[Extracted material — start]
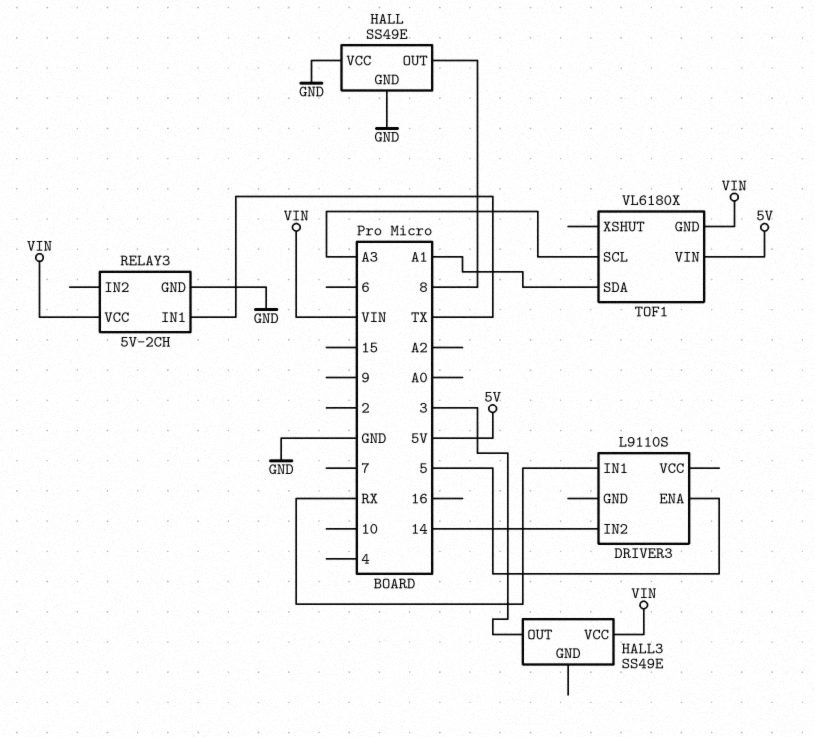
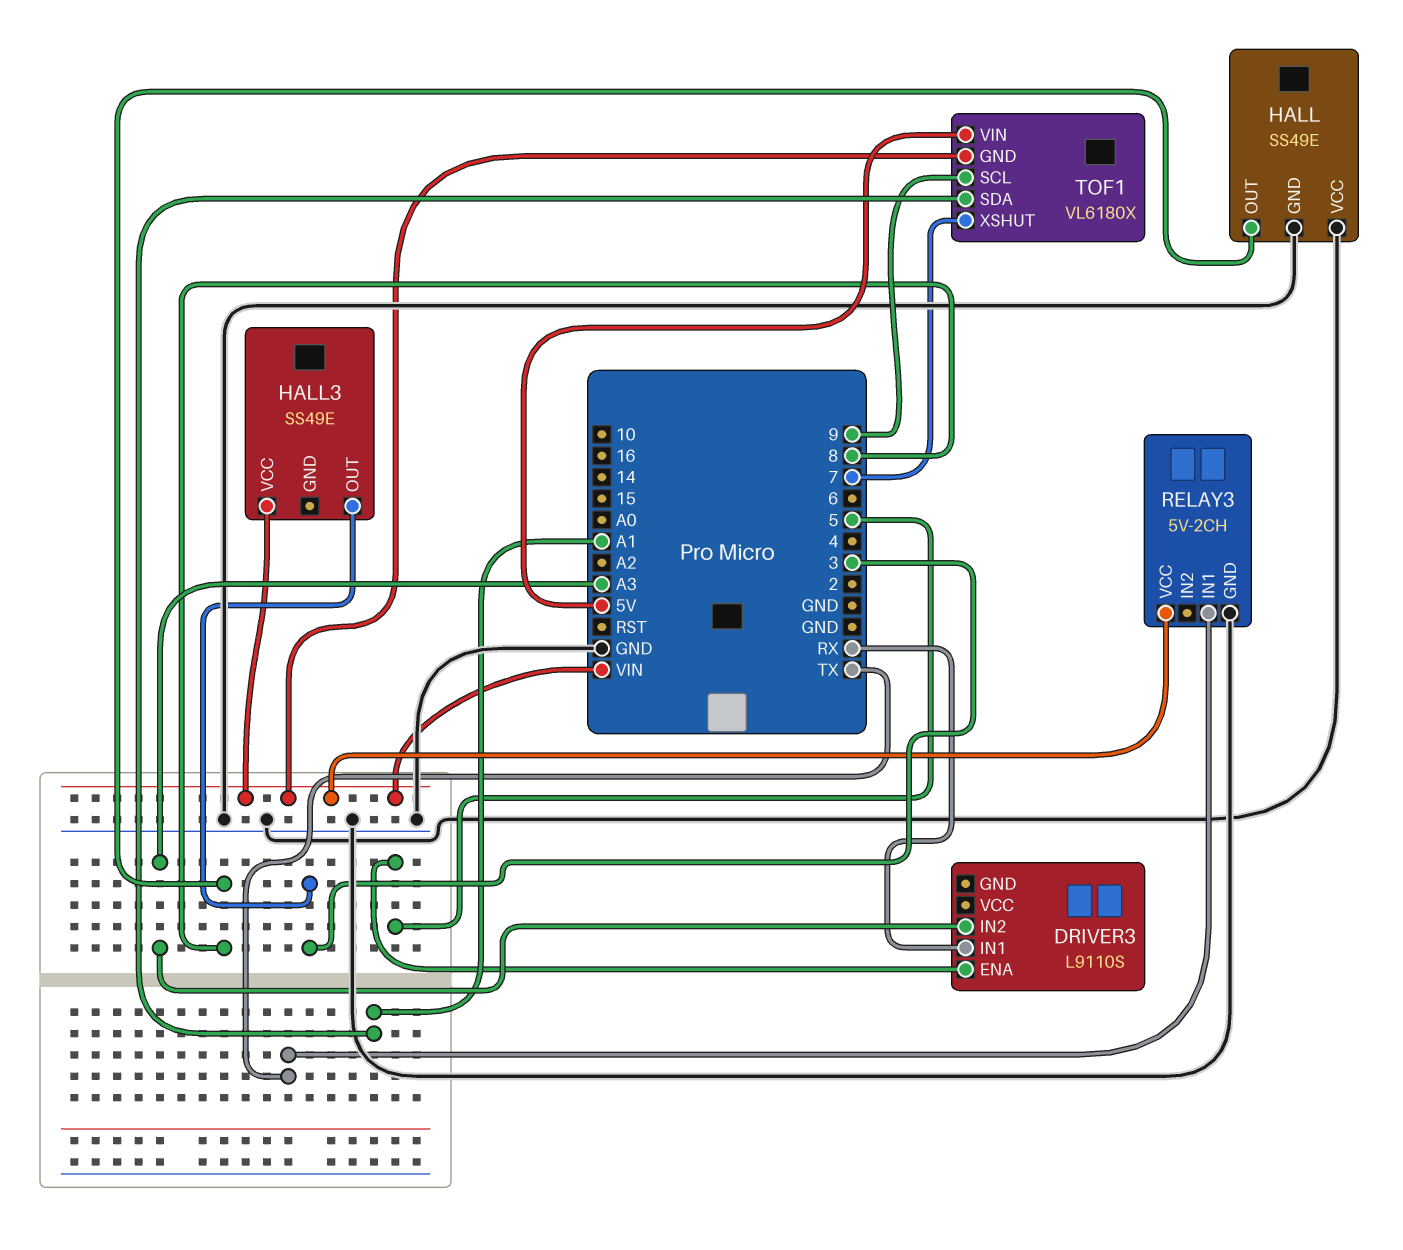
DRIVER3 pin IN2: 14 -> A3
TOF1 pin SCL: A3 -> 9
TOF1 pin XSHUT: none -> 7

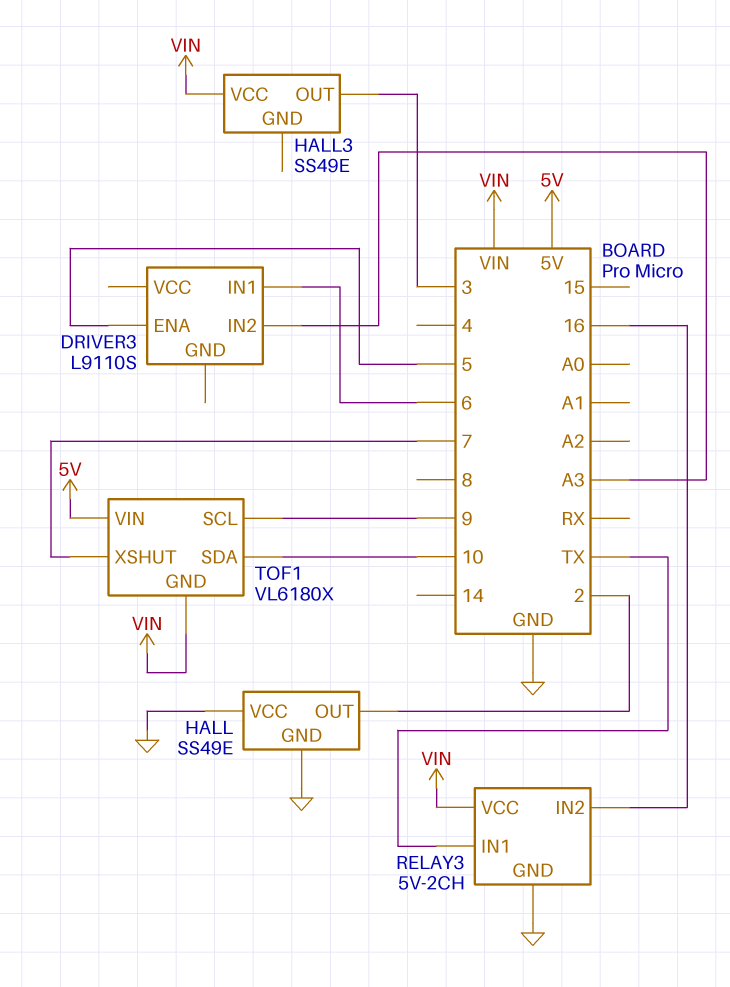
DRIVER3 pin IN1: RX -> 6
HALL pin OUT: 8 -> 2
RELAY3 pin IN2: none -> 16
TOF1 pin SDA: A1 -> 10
[Extracted material — finish]
Take the lines above from the one holding "HALL pin OUT: 8 -> 2" to the last and output them exactly.

HALL pin OUT: 8 -> 2
RELAY3 pin IN2: none -> 16
TOF1 pin SDA: A1 -> 10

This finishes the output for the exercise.